> _THE PROBLEM_
Pull out every line of the material that contains the string "numericTimeSignature".

> _DATASET EXCERPTS_
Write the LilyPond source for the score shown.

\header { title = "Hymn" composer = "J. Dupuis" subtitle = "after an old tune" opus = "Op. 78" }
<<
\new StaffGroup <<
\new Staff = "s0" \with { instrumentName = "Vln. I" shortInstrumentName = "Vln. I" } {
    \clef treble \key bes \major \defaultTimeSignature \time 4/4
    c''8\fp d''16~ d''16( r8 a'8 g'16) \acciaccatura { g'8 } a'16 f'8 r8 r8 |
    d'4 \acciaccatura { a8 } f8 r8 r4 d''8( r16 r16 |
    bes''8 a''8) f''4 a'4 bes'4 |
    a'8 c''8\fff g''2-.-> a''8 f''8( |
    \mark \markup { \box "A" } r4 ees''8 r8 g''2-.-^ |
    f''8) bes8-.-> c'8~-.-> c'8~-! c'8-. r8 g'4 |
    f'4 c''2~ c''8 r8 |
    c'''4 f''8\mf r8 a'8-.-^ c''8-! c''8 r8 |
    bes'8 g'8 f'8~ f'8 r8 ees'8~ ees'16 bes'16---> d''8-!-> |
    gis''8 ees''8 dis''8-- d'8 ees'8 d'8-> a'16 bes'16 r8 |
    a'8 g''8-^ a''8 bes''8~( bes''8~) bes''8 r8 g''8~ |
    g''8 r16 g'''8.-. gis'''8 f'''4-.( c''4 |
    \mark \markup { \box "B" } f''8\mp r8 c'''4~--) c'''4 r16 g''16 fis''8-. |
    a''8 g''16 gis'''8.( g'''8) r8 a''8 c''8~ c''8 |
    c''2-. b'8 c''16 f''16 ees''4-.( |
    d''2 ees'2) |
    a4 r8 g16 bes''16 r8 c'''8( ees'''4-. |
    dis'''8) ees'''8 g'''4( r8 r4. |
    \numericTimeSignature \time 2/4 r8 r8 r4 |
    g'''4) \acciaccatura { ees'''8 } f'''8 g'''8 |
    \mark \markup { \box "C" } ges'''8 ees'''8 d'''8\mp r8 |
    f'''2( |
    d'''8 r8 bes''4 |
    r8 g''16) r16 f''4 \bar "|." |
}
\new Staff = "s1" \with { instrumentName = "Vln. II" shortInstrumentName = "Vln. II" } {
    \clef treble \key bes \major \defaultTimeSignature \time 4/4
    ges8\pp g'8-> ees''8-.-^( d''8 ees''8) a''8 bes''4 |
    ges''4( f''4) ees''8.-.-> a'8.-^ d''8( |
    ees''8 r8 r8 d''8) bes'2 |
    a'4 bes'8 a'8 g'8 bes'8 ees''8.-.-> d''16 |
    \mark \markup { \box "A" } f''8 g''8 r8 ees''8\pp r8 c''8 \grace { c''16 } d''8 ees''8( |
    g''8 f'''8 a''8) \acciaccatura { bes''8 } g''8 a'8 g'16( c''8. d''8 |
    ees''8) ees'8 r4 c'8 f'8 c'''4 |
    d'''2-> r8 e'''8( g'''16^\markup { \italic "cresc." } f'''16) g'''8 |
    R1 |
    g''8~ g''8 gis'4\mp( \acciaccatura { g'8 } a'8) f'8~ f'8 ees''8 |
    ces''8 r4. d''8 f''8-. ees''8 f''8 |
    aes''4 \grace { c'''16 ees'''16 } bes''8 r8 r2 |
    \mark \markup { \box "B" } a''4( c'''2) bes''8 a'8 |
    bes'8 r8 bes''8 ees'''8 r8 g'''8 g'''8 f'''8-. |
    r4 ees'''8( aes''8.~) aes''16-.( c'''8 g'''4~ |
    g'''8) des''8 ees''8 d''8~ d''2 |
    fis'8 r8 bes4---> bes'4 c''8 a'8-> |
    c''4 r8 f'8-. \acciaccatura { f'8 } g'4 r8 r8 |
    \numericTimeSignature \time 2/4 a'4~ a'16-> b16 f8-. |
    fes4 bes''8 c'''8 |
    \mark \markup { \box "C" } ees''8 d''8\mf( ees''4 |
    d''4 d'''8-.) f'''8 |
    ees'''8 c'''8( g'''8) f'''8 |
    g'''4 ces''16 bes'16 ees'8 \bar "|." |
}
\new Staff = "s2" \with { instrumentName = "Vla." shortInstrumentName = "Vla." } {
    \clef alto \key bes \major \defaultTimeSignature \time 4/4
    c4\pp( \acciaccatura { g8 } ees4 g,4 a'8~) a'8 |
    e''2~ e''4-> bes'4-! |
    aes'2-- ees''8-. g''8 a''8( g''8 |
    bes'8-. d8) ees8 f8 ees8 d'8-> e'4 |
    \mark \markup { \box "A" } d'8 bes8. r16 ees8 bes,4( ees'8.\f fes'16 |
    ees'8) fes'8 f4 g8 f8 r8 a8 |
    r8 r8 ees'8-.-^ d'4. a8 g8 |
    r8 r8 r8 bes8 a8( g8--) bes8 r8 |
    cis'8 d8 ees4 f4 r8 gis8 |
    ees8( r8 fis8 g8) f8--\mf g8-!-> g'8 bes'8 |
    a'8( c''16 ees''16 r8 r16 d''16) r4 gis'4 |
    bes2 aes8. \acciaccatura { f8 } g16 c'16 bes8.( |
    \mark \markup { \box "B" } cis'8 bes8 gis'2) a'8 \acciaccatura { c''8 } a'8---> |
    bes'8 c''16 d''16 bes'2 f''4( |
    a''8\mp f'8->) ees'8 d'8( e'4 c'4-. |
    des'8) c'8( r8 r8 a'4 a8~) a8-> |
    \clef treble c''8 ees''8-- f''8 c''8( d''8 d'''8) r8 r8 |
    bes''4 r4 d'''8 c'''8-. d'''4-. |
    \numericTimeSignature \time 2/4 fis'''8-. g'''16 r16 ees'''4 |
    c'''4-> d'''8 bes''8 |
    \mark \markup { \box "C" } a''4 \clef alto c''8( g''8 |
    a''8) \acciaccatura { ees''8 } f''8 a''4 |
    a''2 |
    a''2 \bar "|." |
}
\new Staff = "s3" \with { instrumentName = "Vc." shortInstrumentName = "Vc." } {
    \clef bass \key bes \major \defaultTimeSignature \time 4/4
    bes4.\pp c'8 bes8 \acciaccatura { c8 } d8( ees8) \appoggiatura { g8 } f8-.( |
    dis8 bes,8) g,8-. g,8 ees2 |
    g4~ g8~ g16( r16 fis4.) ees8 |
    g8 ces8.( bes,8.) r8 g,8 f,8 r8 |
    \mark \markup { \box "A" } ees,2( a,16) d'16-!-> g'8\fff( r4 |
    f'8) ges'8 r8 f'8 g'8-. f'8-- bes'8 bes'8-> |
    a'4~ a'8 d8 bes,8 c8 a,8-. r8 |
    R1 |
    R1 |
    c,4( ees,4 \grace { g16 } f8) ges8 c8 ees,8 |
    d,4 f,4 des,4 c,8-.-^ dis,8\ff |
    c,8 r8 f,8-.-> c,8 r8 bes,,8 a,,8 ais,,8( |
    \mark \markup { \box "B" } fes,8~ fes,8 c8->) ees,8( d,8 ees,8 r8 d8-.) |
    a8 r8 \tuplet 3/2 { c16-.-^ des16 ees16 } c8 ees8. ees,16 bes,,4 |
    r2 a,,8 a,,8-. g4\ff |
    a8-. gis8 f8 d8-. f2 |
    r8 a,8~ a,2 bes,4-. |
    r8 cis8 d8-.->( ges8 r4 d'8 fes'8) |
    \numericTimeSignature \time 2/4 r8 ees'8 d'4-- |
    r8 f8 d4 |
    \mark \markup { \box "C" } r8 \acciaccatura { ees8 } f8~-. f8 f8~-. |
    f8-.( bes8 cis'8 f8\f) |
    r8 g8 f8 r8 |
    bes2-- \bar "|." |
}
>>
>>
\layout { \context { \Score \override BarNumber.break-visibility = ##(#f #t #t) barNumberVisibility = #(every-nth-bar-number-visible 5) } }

> _CORRECT RESPONSE_
    \numericTimeSignature \time 2/4 r8 r8 r4 |
    \numericTimeSignature \time 2/4 a'4~ a'16-> b16 f8-. |
    \numericTimeSignature \time 2/4 fis'''8-. g'''16 r16 ees'''4 |
    \numericTimeSignature \time 2/4 r8 ees'8 d'4-- |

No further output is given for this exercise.